• **Task**
Give the entries again exactly; drop the pictures.
──────── Records to process
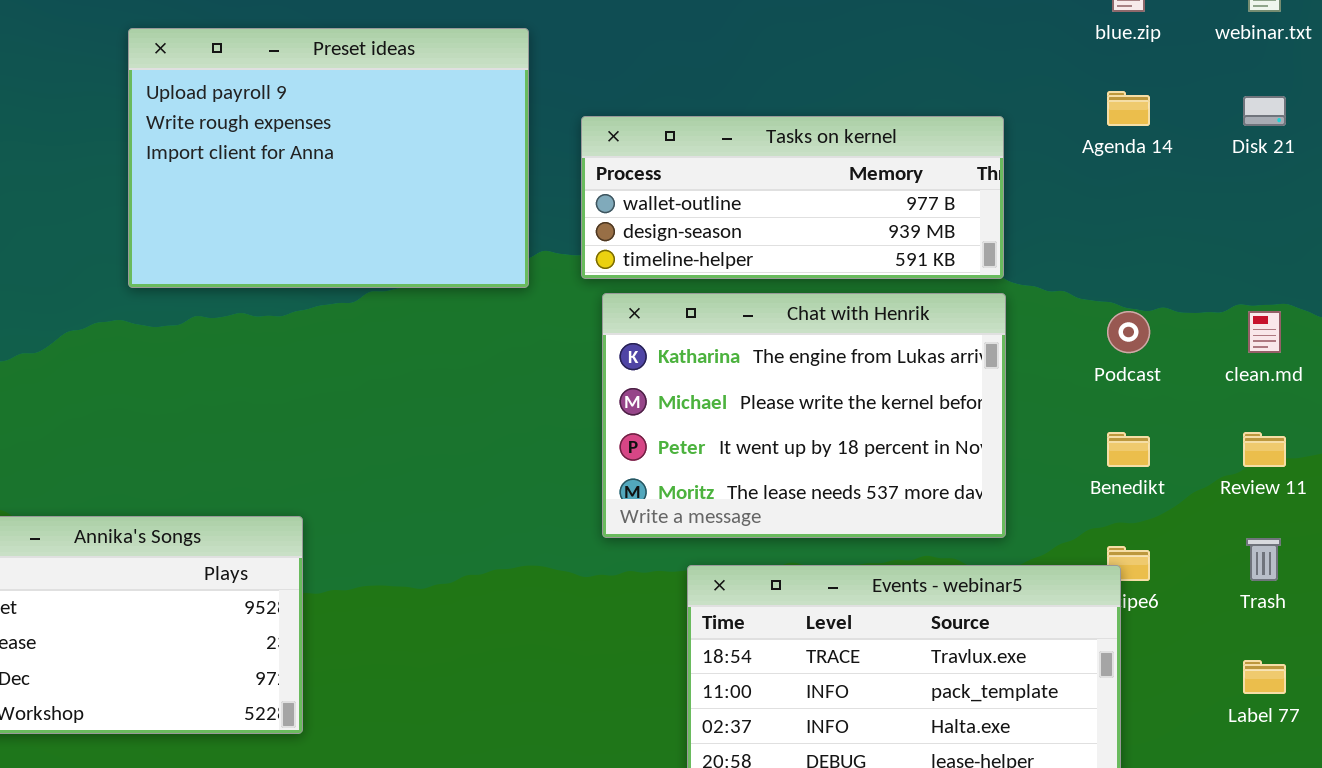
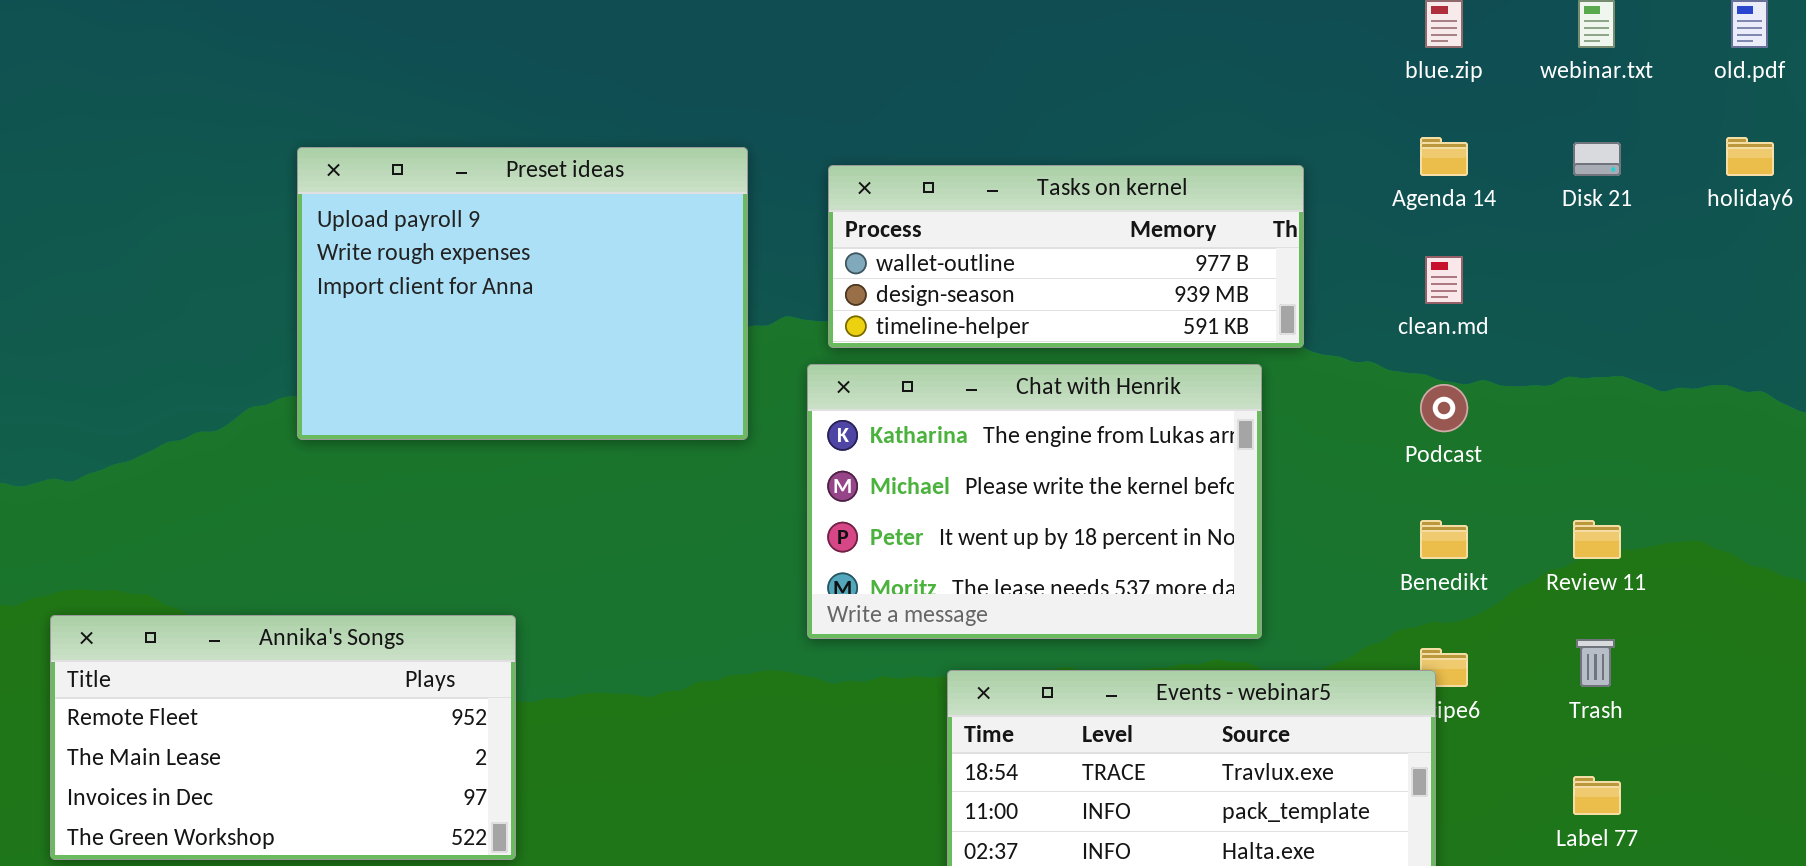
Preset ideas: [128,28,529,288] -> [297,147,748,440], moved
Chat with Henrik: [602,293,1006,538] -> [807,364,1262,639], moved
clean.md: [1248,311,1281,353] -> [1425,256,1463,304], moved

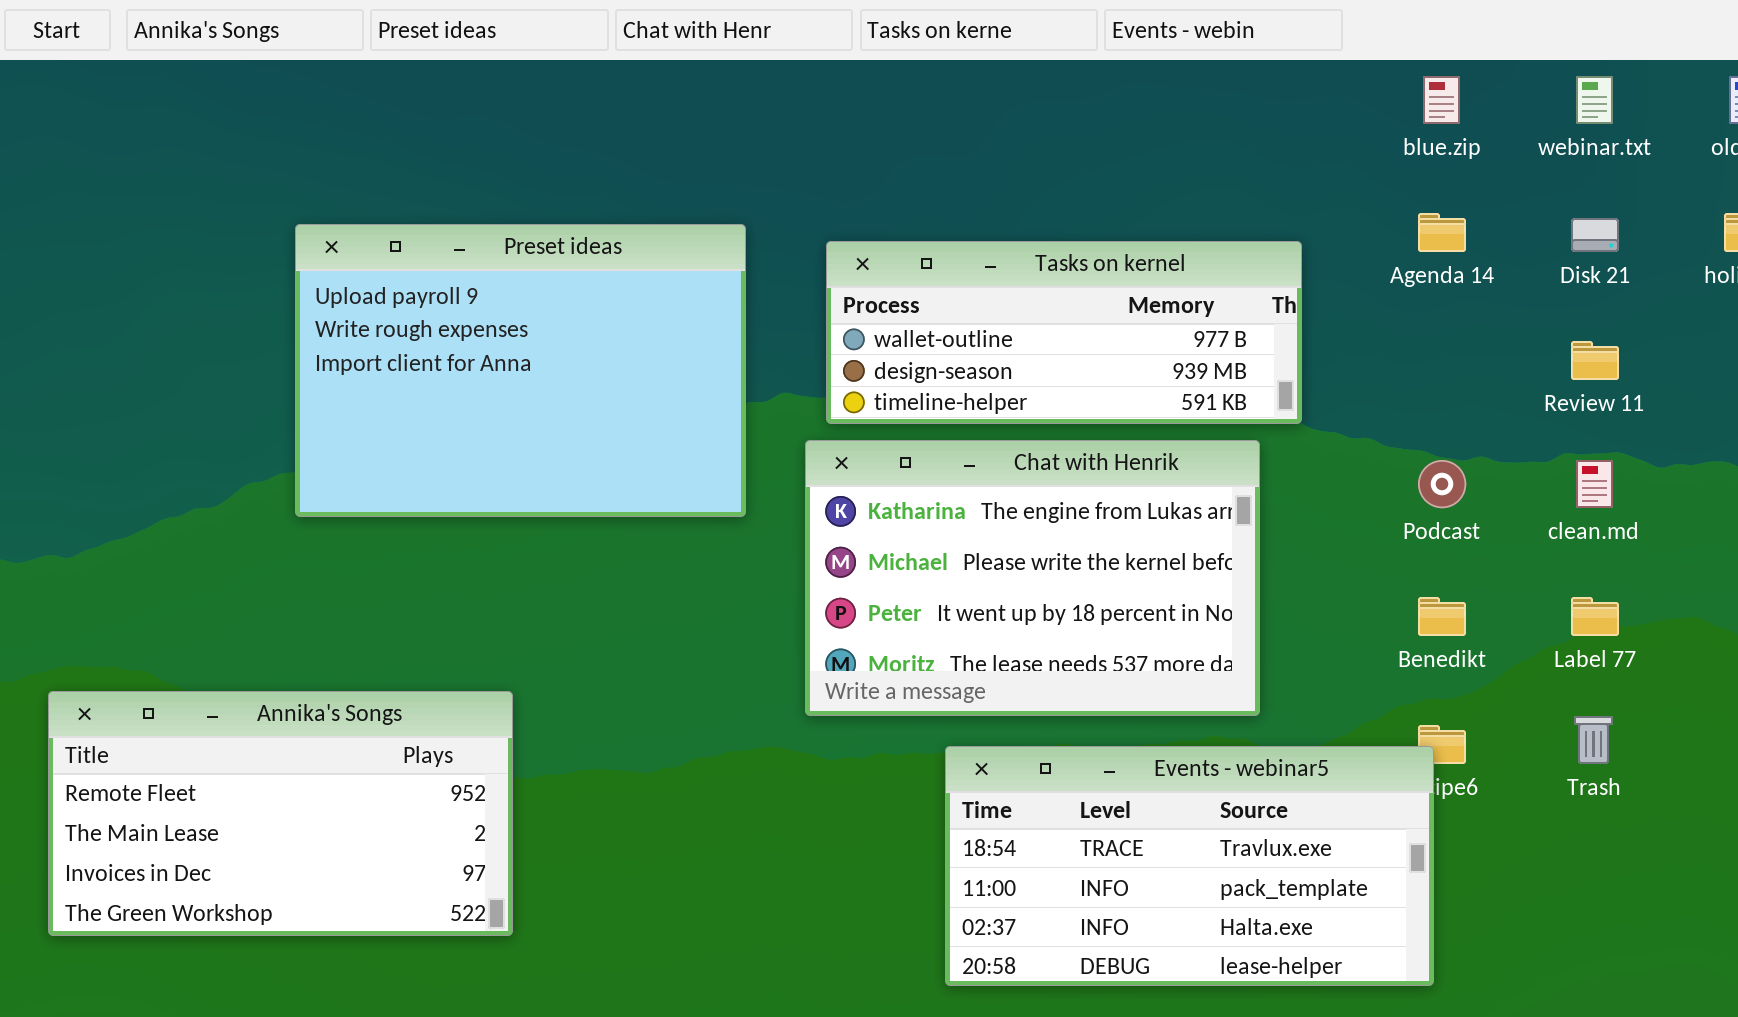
clean.md: [1425,256,1463,304] -> [1576,460,1613,508], moved
Review 11: [1573,520,1621,559] -> [1571,341,1619,380], moved
Label 77: [1573,776,1621,815] -> [1571,597,1619,636], moved

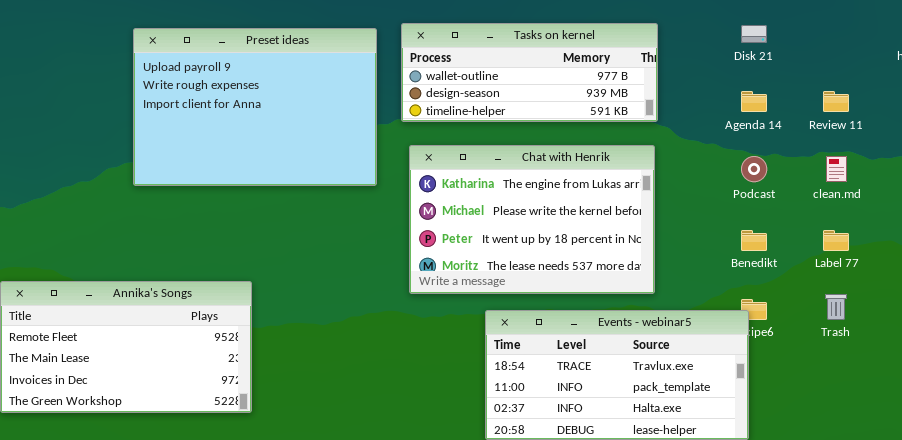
Agenda 14: [1418,213,1466,252] -> [741,91,767,112], moved
Disk 21: [1571,218,1619,252] -> [741,25,767,43], moved
Tasks on kernel: [826,241,1302,424] -> [401,23,658,122], moved

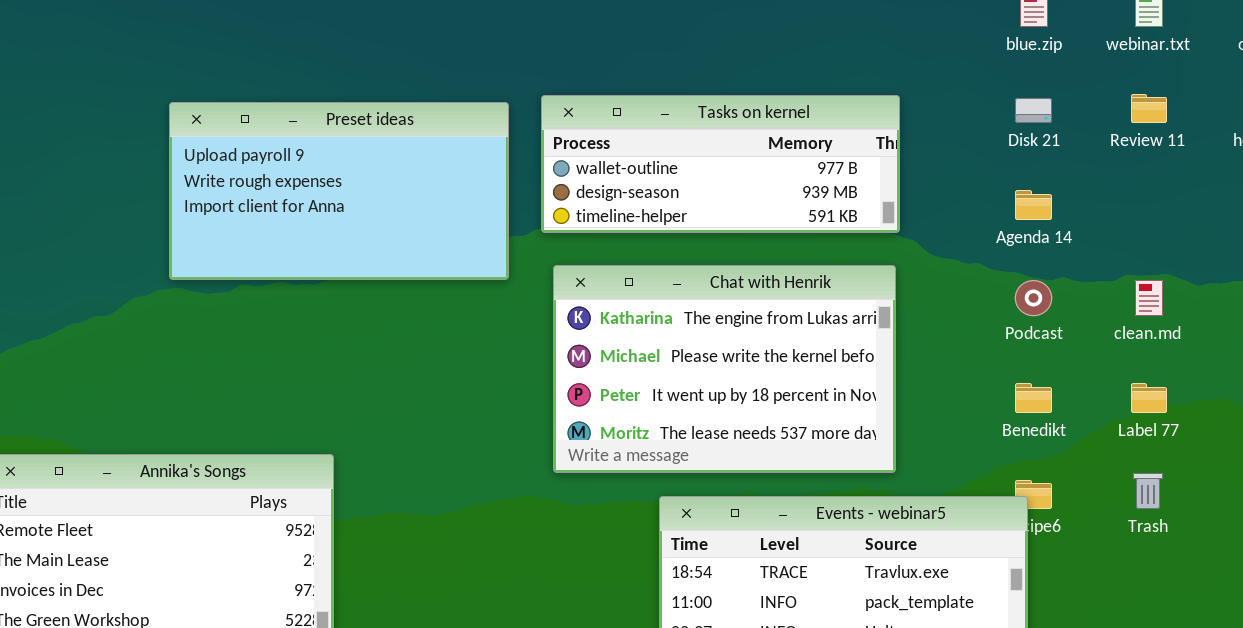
Preset ideas: [133,28,377,186] -> [169,102,509,280], resized
Review 11: [823,91,849,112] -> [1131,94,1167,123], moved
────────────────
• **Exercise answer**
Preset ideas: [128,28,529,288] -> [297,147,748,440], moved
Chat with Henrik: [602,293,1006,538] -> [807,364,1262,639], moved
clean.md: [1248,311,1281,353] -> [1425,256,1463,304], moved

clean.md: [1425,256,1463,304] -> [1576,460,1613,508], moved
Review 11: [1573,520,1621,559] -> [1571,341,1619,380], moved
Label 77: [1573,776,1621,815] -> [1571,597,1619,636], moved

Agenda 14: [1418,213,1466,252] -> [741,91,767,112], moved
Disk 21: [1571,218,1619,252] -> [741,25,767,43], moved
Tasks on kernel: [826,241,1302,424] -> [401,23,658,122], moved

Preset ideas: [133,28,377,186] -> [169,102,509,280], resized
Review 11: [823,91,849,112] -> [1131,94,1167,123], moved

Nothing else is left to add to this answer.